§ **Supplied records**:
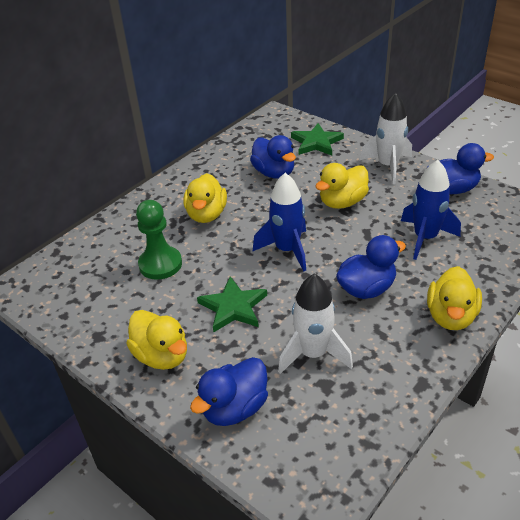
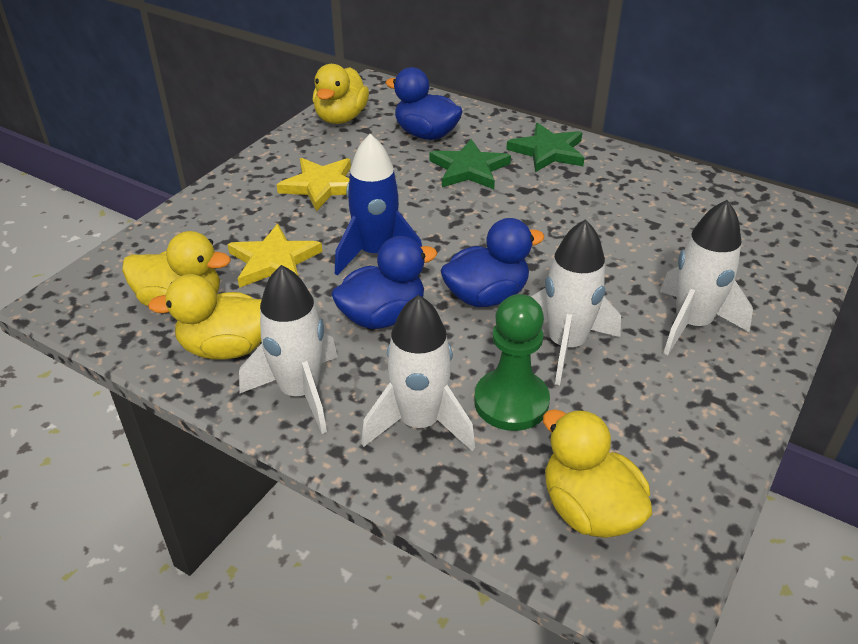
blue duck: 4 -> 3
blue rocket: 2 -> 1
white rocket: 2 -> 4
yellow star: 0 -> 2

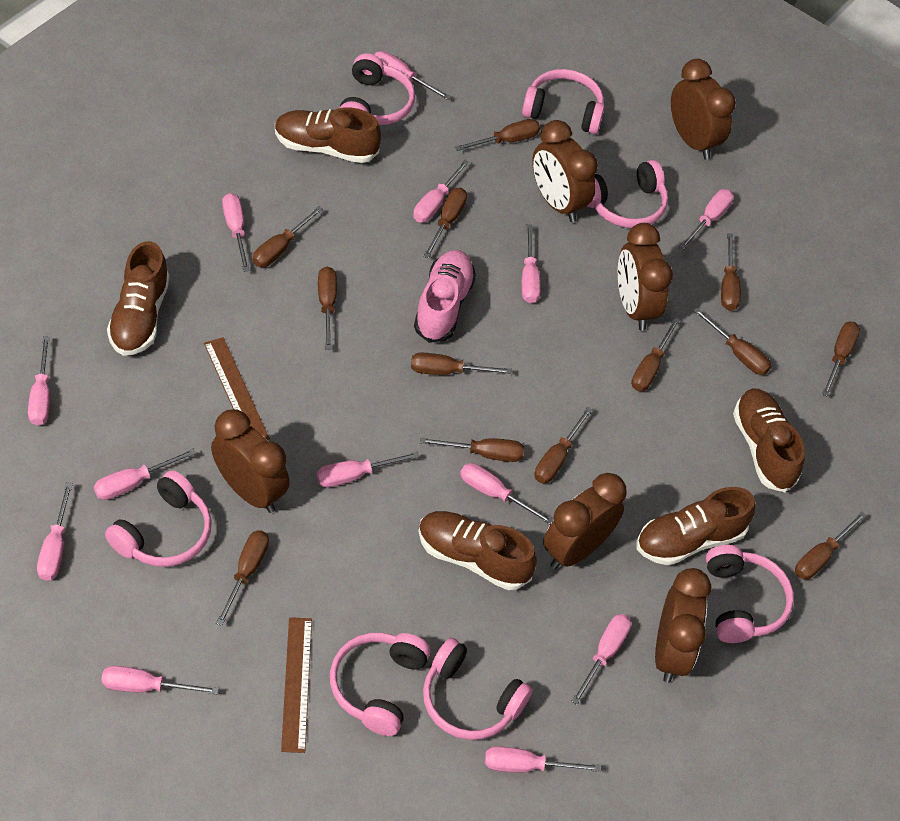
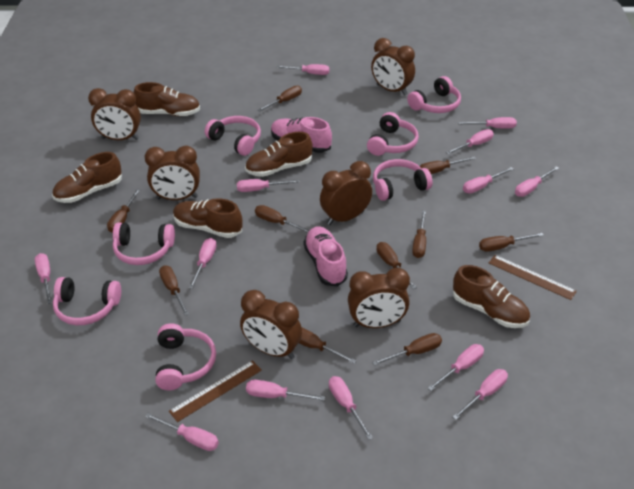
brown screwdriver: 13 -> 10
pink shoe: 1 -> 2

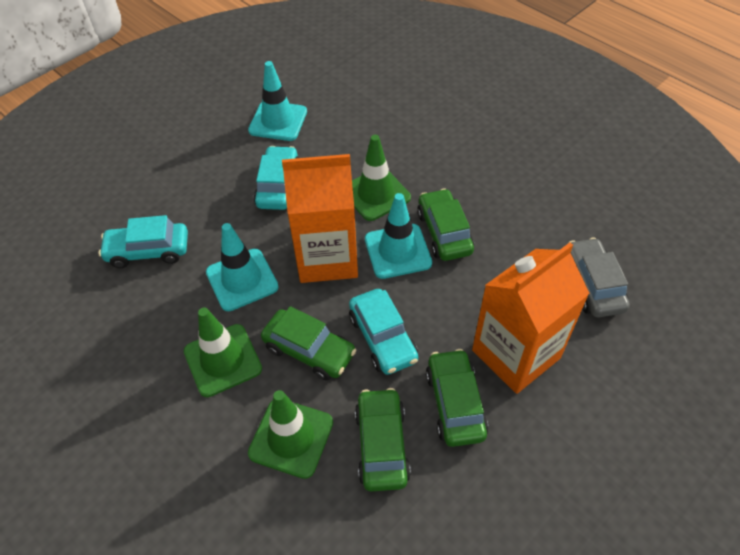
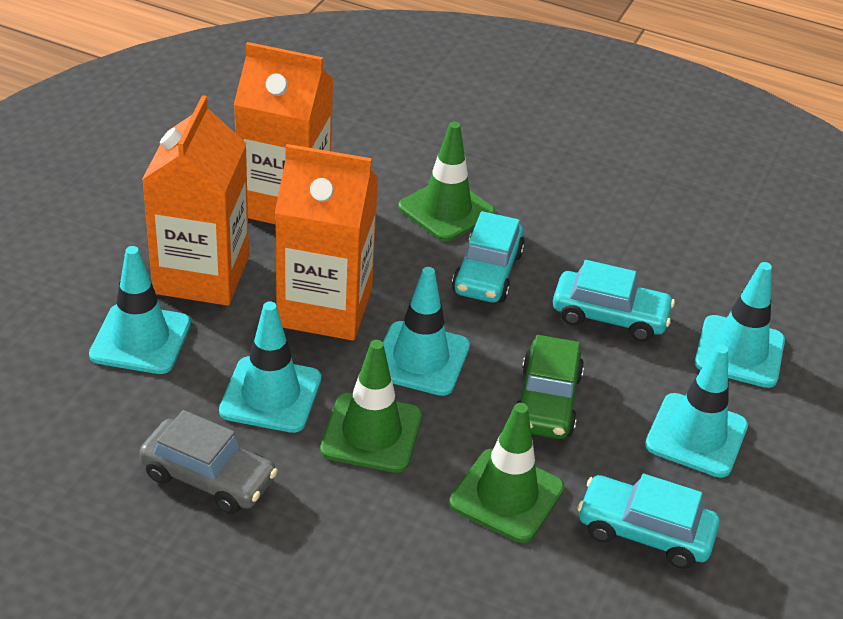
green car: 4 -> 1
orange carton: 2 -> 3
turquoise traffic cone: 3 -> 5

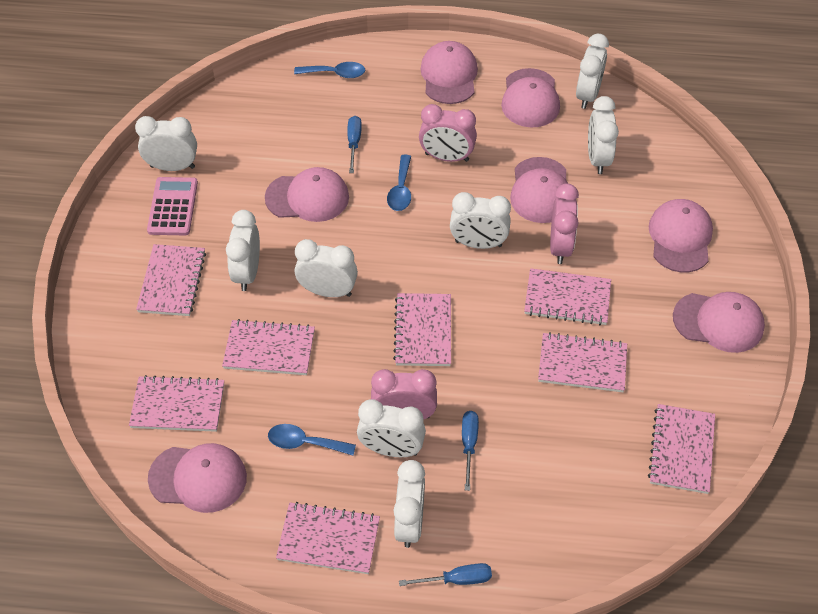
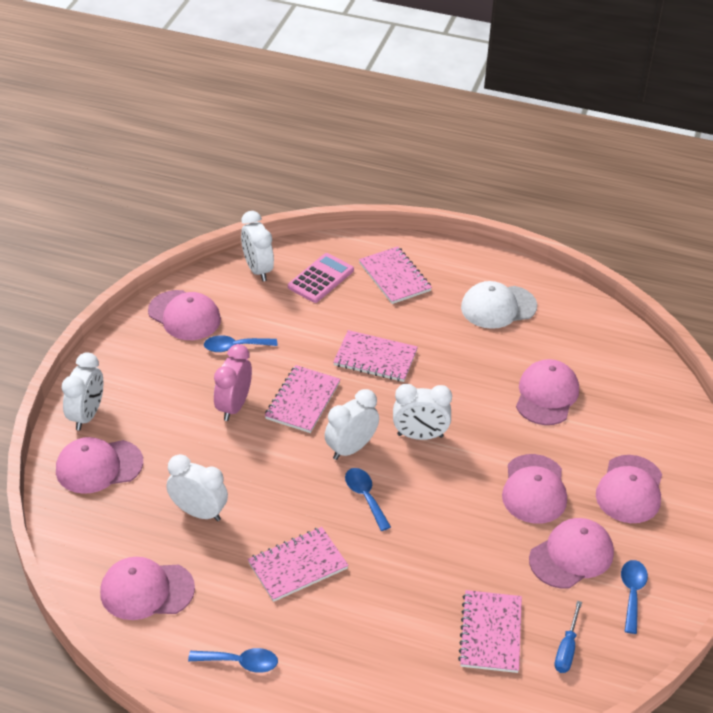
blue screwdriver: 3 -> 1
blue spoon: 3 -> 4
pink clock: 3 -> 1
pink notebook: 8 -> 5
white cap: 0 -> 1
white clock: 8 -> 5

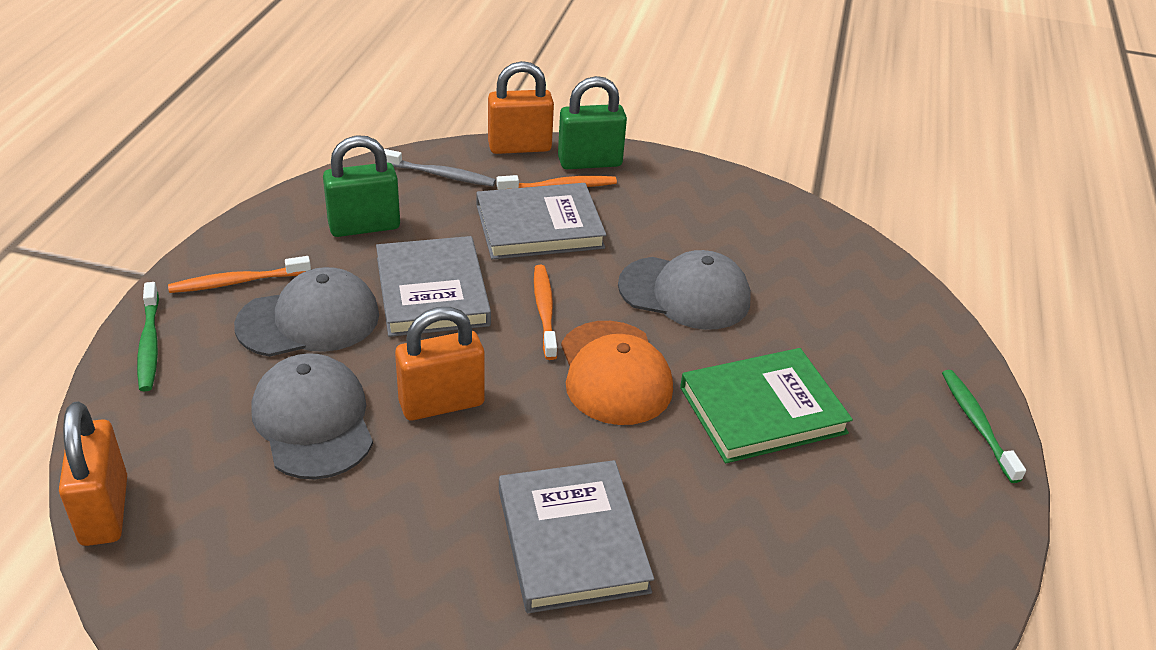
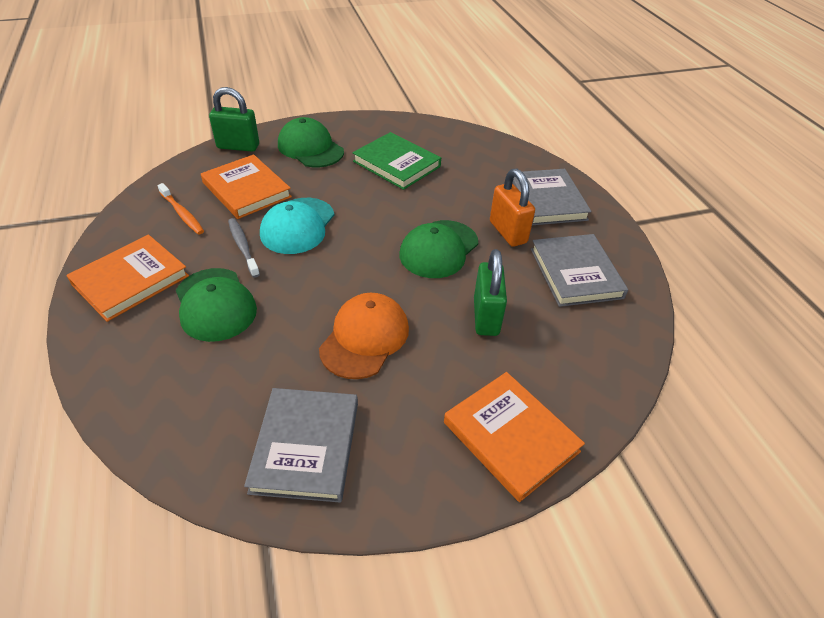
green cap: 0 -> 3
green toothbrush: 2 -> 0
grey cap: 3 -> 0
orange book: 0 -> 3
orange padlock: 3 -> 1
orange toothbrush: 3 -> 1
turquoise cap: 0 -> 1

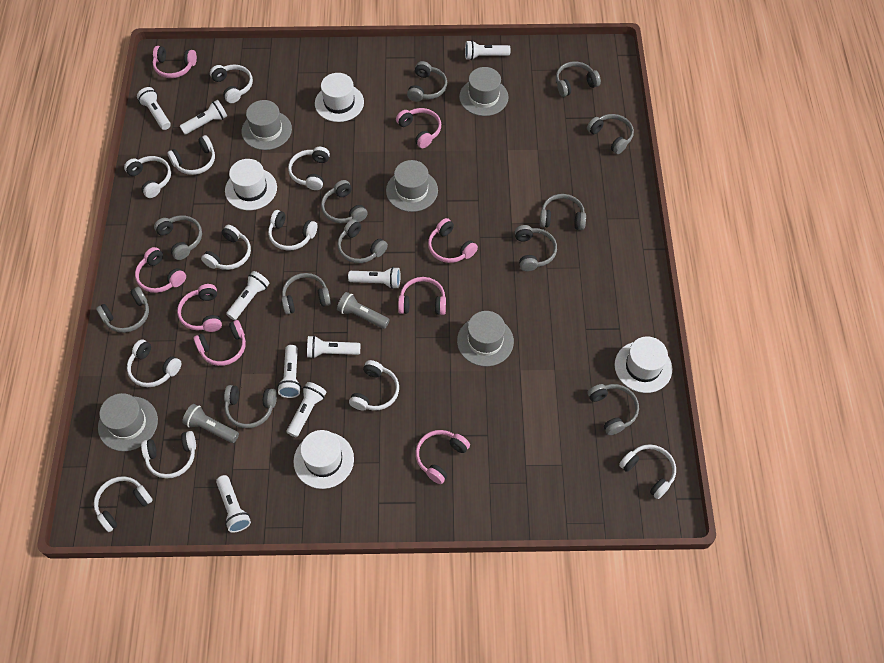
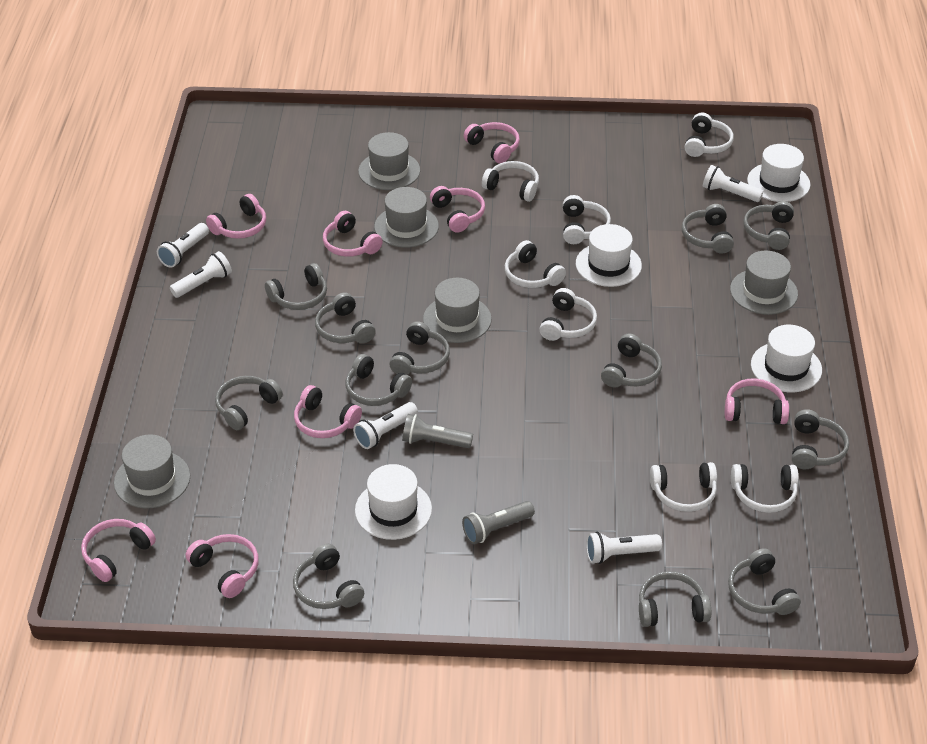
white flashlight: 9 -> 5
white headphones: 11 -> 7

§ **What this task involves**: For each line of the material that includes the word "blue", make a copy.

§ **Your response**:
blue duck: 4 -> 3
blue rocket: 2 -> 1
blue screwdriver: 3 -> 1
blue spoon: 3 -> 4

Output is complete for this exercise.